• **Instructions to follow**
Copy out the part of the listing that opens with the line containing "Write the LilyPond" and closes with the line containing "d'8-. c'8 bes2 ees'8~-.( ees'8 |", keeping both of those lines.

• **Data section**
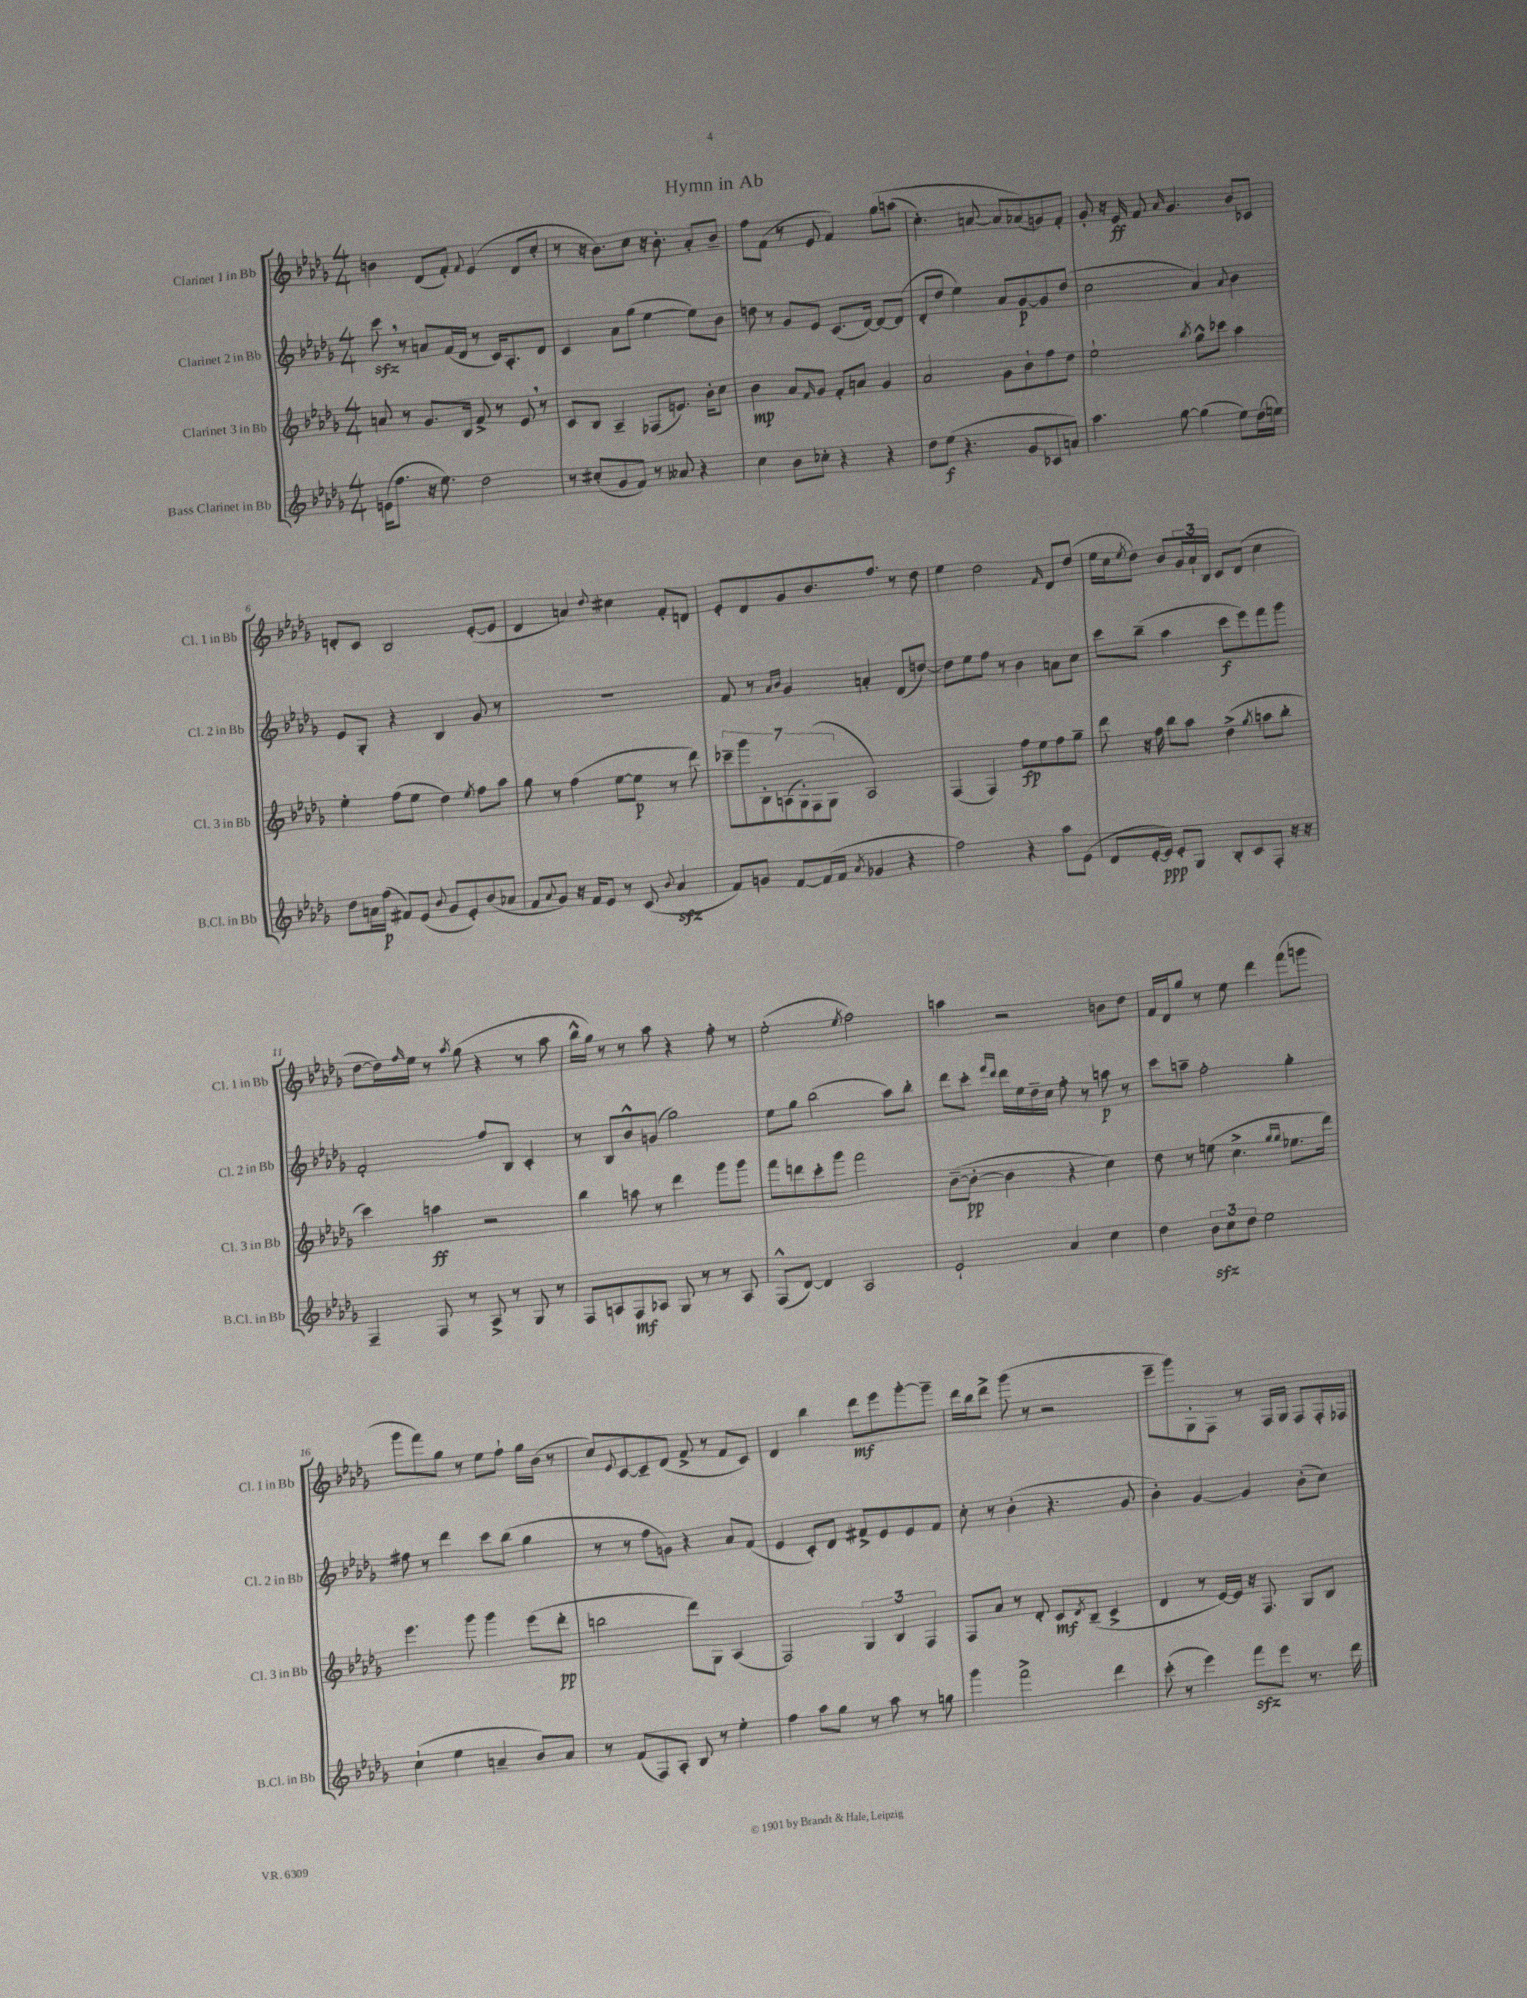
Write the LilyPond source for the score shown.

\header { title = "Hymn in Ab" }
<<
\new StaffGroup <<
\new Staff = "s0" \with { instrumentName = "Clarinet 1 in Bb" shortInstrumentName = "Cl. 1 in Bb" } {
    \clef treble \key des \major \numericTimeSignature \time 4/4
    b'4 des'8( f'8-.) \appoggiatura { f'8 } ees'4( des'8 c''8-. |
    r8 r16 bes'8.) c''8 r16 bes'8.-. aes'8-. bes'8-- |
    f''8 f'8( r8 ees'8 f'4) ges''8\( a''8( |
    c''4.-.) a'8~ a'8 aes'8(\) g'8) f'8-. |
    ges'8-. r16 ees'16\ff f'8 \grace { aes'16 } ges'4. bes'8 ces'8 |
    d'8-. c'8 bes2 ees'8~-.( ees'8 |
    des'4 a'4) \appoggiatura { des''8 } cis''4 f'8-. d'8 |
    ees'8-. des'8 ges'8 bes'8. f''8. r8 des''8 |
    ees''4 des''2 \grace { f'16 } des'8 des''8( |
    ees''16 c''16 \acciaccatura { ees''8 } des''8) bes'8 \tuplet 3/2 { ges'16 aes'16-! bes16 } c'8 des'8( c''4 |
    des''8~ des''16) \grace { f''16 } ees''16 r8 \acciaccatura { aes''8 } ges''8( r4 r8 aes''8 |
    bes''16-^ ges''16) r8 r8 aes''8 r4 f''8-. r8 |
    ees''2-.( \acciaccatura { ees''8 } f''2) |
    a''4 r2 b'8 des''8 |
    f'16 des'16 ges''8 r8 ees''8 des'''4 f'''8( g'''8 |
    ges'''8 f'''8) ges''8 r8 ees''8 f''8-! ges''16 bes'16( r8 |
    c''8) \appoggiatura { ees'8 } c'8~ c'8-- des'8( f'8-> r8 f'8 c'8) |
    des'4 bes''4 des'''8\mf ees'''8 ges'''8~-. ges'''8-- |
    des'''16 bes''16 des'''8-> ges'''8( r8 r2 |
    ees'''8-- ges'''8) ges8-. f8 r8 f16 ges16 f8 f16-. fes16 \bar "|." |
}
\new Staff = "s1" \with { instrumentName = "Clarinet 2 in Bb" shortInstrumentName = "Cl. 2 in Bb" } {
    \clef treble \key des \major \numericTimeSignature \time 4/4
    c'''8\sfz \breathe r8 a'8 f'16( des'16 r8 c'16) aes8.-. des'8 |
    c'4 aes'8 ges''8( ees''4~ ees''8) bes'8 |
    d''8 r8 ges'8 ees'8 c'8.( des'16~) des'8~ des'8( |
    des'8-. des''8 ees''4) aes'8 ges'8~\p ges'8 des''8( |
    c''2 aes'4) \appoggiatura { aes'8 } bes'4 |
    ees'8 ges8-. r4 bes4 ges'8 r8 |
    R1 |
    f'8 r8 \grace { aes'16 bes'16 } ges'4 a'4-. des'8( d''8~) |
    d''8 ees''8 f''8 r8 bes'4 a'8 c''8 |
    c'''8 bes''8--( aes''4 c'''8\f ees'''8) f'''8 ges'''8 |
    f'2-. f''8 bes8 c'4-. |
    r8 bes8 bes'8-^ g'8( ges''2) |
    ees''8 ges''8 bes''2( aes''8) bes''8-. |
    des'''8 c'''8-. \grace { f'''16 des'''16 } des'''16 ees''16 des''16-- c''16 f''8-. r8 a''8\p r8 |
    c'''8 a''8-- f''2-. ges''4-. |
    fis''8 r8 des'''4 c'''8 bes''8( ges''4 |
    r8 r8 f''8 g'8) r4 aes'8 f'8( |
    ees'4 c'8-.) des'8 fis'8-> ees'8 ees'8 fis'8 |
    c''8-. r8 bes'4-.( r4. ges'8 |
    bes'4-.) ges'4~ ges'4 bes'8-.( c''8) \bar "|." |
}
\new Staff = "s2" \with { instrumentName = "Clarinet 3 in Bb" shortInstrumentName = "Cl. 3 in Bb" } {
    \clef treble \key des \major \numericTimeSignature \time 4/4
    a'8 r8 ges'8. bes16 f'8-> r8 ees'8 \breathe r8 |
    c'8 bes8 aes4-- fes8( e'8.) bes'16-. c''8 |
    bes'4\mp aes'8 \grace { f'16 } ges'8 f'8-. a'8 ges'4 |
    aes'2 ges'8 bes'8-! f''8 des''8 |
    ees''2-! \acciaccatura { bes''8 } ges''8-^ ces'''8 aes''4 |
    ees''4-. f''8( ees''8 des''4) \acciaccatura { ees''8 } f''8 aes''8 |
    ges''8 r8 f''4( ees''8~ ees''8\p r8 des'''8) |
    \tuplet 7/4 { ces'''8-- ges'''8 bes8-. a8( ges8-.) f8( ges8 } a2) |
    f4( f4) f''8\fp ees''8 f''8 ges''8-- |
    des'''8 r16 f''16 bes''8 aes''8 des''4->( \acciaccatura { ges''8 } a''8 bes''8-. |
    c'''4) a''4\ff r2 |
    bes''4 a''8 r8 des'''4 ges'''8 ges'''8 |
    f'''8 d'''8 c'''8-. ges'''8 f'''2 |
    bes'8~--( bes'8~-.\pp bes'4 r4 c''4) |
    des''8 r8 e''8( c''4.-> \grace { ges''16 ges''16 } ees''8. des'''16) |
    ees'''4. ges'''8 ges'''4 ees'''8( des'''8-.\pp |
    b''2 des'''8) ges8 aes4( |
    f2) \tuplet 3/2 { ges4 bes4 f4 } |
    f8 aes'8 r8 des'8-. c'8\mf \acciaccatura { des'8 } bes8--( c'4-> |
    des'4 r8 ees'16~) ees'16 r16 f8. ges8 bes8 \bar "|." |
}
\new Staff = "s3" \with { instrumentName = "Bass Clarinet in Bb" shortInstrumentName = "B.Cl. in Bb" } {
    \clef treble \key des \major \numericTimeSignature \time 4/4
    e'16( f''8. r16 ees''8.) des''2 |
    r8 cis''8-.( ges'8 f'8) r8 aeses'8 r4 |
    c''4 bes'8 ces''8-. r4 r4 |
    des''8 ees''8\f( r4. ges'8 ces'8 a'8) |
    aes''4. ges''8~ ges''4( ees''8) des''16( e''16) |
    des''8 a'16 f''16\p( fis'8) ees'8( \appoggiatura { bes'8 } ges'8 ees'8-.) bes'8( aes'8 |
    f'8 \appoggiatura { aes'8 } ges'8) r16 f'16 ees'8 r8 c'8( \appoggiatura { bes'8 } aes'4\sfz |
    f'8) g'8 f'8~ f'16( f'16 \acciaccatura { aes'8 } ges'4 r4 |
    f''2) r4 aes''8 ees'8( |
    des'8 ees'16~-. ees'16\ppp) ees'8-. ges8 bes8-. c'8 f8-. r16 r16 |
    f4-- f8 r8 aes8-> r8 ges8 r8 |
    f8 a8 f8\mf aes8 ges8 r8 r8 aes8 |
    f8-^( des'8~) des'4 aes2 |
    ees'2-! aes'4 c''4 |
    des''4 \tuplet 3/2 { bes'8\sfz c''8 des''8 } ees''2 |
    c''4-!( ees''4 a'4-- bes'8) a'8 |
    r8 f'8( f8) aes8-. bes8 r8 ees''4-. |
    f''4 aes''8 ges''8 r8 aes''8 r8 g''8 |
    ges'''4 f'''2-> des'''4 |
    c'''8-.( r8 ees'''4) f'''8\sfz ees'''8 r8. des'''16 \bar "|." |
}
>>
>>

==

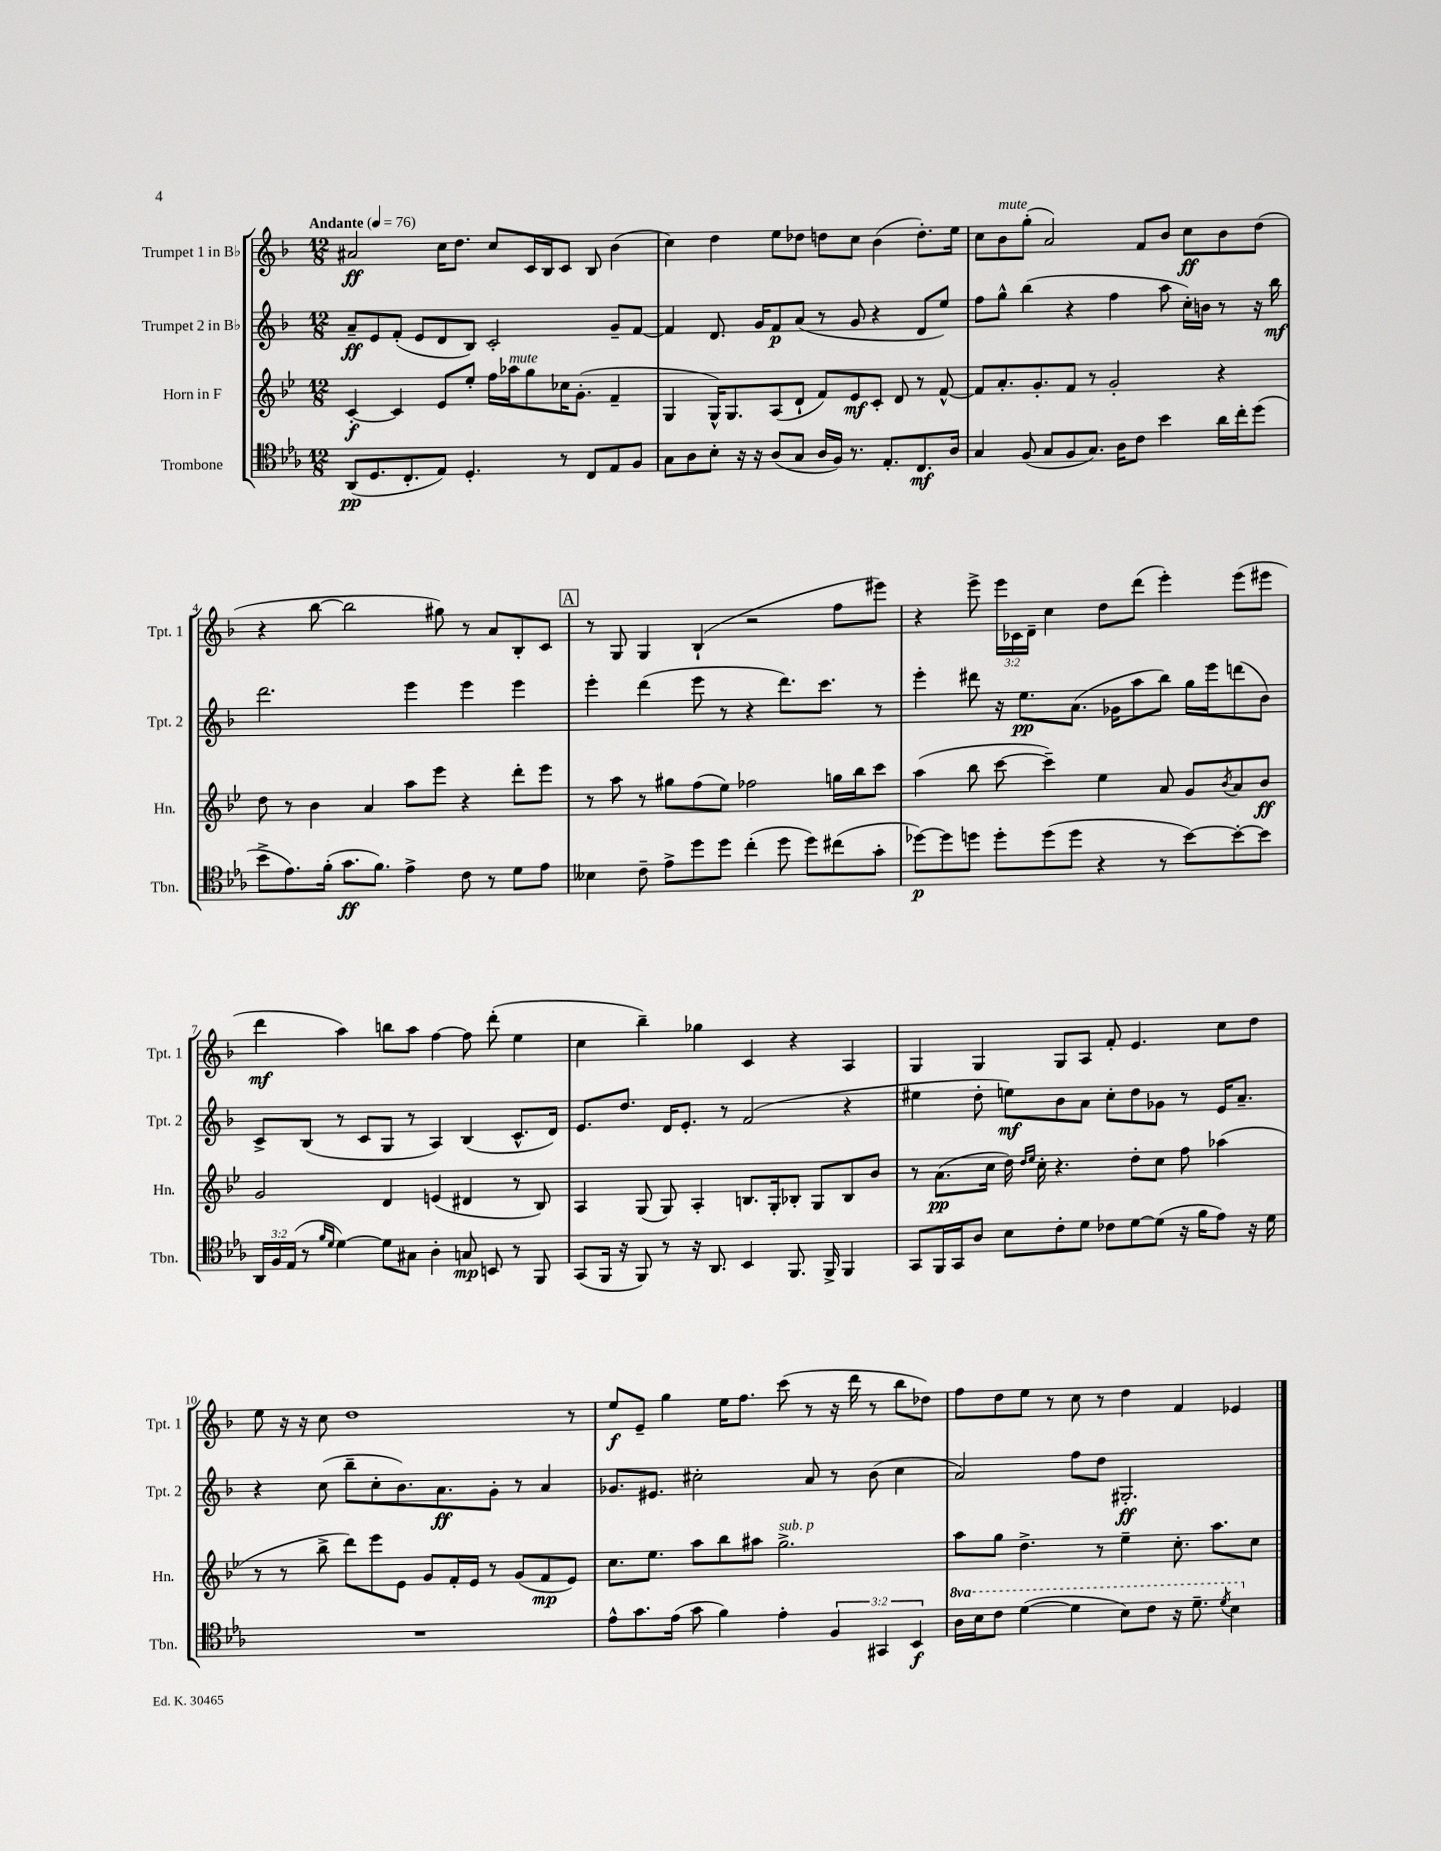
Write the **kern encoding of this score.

• **Task response**
Write the LilyPond source for the score shown.

\header { title = "Hymn in Ab" }
<<
\new StaffGroup <<
\new Staff = "s0" \with { instrumentName = "Clarinet 1 in Bb" shortInstrumentName = "Cl. 1 in Bb" } {
    \clef treble \key des \major \numericTimeSignature \time 4/4
    b'4 des'8( f'8-.) \appoggiatura { f'8 } ees'4( des'8 c''8-. |
    r8 r16 bes'8.) c''8 r16 bes'8.-. aes'8-. bes'8-- |
    f''8 f'8( r8 ees'8 f'4) ges''8\( a''8( |
    c''4.-.) a'8~ a'8 aes'8(\) g'8) f'8-. |
    ges'8-. r16 ees'16\ff f'8 \grace { aes'16 } ges'4. bes'8 ces'8 |
    d'8-. c'8 bes2 ees'8~-.( ees'8 |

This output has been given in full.